Problem to work on
Although the entries contain pictures, the copy should hold only their exact text.

◆ ◆ ◆

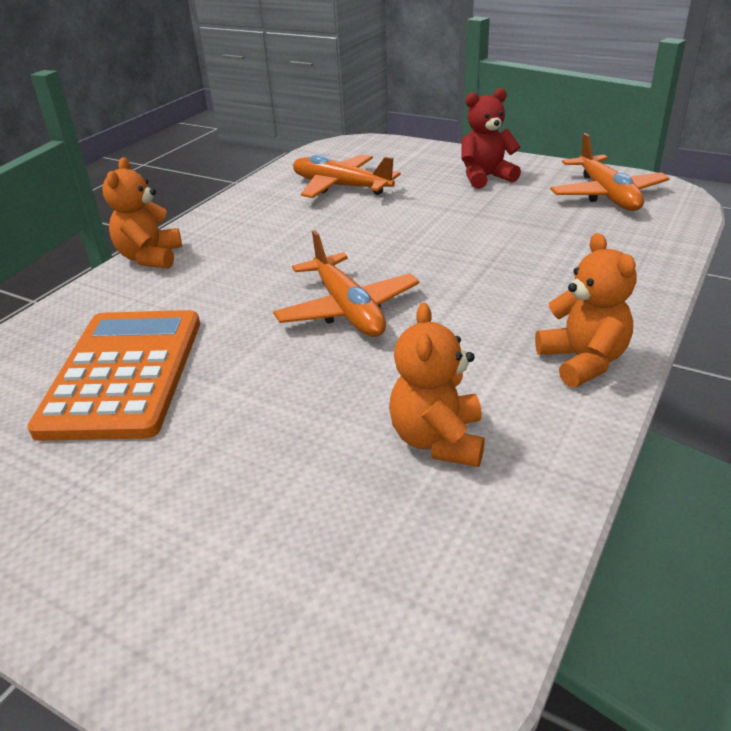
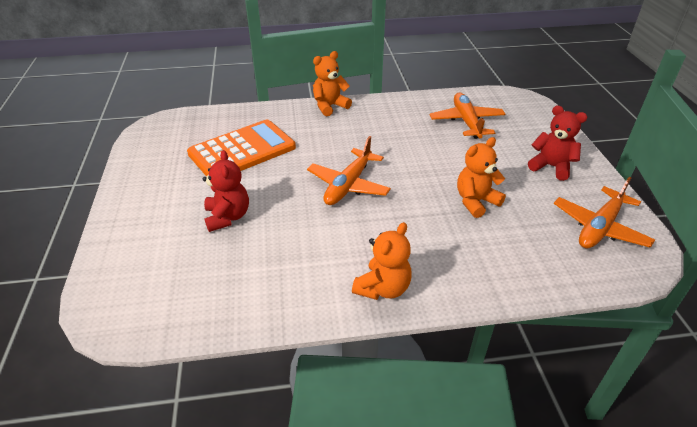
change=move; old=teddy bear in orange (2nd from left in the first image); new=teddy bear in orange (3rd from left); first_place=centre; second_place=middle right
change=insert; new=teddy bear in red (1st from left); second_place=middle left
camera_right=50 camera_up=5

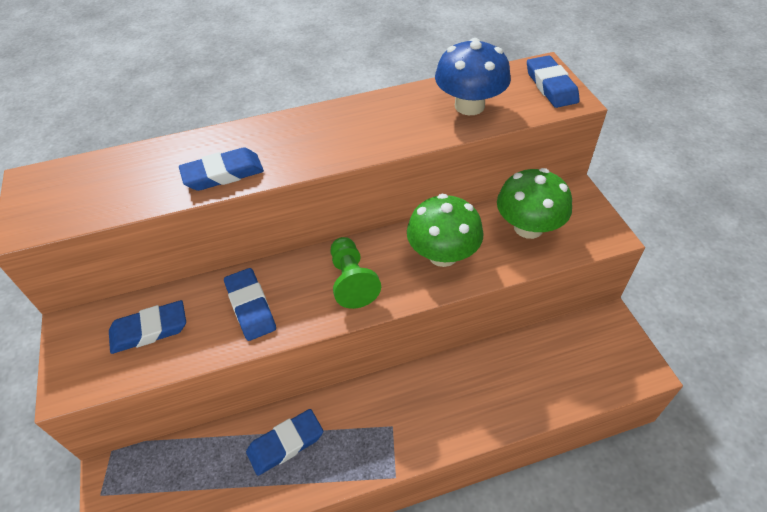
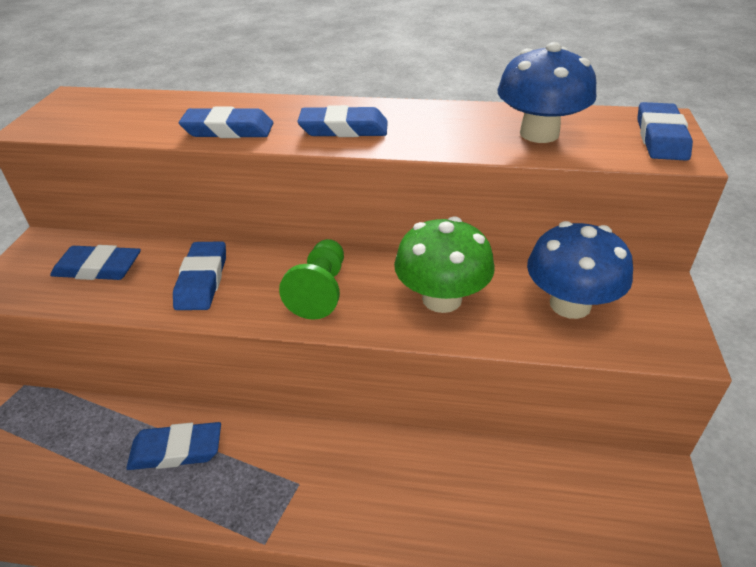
change=recolor; old=mushroom in green (2nd from left); new=mushroom in blue (2nd from left); first_place=middle right; second_place=middle right
change=insert; new=eraser in blue (5th from left); second_place=top centre
camera_right=25 camera_up=-10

◆ ◆ ◆

Completed exercise
change=move; old=teddy bear in orange (2nd from left in the first image); new=teddy bear in orange (3rd from left); first_place=centre; second_place=middle right
change=insert; new=teddy bear in red (1st from left); second_place=middle left
camera_right=50 camera_up=5

change=recolor; old=mushroom in green (2nd from left); new=mushroom in blue (2nd from left); first_place=middle right; second_place=middle right
change=insert; new=eraser in blue (5th from left); second_place=top centre
camera_right=25 camera_up=-10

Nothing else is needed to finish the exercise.